GIVEN TASK
Output the entries verbatim, starting at their first line and stopping after the line that contains "19: (300, 431)". Include both the first line and that final line.

WORKING DATA

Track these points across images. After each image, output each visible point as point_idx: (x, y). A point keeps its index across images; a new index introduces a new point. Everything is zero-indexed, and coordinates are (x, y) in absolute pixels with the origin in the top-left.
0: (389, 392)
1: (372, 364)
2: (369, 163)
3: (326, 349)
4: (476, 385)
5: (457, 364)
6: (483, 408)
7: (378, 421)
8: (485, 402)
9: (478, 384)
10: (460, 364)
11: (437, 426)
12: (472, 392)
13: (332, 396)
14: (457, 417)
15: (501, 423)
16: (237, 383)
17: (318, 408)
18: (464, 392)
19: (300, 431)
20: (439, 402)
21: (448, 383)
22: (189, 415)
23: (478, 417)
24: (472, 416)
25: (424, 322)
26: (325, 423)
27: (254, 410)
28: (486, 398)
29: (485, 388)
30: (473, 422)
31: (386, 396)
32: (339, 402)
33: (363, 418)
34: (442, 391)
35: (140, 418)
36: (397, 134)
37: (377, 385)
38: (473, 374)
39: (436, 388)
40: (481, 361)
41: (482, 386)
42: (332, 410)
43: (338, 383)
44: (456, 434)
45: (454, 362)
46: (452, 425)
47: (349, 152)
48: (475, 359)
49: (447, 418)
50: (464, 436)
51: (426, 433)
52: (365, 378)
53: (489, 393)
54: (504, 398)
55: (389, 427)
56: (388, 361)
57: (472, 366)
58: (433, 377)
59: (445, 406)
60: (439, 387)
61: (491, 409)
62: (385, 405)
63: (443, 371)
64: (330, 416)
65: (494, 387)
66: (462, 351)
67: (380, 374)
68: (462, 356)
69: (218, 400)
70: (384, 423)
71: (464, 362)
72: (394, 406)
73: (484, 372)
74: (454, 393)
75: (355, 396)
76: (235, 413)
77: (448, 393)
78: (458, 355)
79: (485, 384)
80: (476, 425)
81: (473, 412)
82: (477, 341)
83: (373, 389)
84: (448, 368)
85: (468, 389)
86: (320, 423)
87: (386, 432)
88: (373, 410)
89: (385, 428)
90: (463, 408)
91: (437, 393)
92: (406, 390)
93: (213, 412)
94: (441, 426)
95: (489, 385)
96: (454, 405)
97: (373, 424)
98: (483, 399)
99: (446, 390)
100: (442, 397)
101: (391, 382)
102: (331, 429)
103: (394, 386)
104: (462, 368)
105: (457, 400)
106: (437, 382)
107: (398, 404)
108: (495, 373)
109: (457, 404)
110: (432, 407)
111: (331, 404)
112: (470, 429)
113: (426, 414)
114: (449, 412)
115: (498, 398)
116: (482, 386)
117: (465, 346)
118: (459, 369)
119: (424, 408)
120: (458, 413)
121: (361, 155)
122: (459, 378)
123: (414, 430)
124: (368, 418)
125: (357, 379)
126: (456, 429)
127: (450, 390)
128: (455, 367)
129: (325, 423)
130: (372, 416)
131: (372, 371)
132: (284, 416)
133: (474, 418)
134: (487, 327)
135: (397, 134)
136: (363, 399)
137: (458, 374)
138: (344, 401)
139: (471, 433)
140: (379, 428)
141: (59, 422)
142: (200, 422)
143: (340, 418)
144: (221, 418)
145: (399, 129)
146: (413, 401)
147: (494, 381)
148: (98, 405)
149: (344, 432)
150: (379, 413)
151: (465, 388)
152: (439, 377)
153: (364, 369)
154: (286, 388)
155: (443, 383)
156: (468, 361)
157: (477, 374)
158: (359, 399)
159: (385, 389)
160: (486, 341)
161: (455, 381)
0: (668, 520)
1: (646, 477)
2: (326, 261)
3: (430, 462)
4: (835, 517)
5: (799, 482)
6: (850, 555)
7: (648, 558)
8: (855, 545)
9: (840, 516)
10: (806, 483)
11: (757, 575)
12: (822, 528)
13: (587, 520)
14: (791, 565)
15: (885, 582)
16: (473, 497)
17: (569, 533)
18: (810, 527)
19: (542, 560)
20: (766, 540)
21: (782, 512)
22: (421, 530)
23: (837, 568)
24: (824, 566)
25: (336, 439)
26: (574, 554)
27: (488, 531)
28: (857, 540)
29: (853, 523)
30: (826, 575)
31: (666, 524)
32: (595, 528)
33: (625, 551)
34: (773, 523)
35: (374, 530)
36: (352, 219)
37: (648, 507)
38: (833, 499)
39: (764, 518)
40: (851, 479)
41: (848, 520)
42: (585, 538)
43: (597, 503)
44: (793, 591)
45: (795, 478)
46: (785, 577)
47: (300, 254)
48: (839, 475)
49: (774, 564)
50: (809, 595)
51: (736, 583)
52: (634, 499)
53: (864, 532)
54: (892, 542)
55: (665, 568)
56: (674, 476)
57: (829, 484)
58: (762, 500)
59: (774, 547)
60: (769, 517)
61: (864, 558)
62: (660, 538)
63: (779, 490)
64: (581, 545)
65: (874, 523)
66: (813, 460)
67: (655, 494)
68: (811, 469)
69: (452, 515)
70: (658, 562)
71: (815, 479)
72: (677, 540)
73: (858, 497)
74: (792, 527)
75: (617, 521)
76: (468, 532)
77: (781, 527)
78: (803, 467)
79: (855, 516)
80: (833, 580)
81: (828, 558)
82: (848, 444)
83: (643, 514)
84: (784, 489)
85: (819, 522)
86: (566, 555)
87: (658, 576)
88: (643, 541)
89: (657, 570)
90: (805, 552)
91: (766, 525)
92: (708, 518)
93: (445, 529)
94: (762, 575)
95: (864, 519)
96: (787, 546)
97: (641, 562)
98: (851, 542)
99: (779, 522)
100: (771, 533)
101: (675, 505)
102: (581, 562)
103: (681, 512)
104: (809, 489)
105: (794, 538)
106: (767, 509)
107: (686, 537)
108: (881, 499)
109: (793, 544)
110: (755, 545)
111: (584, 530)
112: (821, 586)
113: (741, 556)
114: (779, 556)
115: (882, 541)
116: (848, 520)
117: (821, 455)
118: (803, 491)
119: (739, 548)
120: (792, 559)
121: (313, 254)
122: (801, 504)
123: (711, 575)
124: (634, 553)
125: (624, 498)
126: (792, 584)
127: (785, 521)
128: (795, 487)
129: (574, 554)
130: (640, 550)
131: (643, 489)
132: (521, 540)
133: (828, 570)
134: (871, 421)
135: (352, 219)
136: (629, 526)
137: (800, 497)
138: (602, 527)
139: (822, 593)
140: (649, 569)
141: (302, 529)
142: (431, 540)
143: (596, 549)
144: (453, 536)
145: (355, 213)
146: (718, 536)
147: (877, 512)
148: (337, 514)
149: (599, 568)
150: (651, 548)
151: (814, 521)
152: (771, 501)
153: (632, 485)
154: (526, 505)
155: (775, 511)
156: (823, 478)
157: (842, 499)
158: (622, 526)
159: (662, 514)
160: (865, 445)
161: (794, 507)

EXERCISE SOLUTION
Track these points across images. After each image, output each visible point as point_idx: (x, y). A point keeps its index across images; a new index introduces a new point. Everything is zero-indexed, and coordinates are (x, y) in absolute pixels with the origin in the top-left.
0: (389, 392)
1: (372, 364)
2: (369, 163)
3: (326, 349)
4: (476, 385)
5: (457, 364)
6: (483, 408)
7: (378, 421)
8: (485, 402)
9: (478, 384)
10: (460, 364)
11: (437, 426)
12: (472, 392)
13: (332, 396)
14: (457, 417)
15: (501, 423)
16: (237, 383)
17: (318, 408)
18: (464, 392)
19: (300, 431)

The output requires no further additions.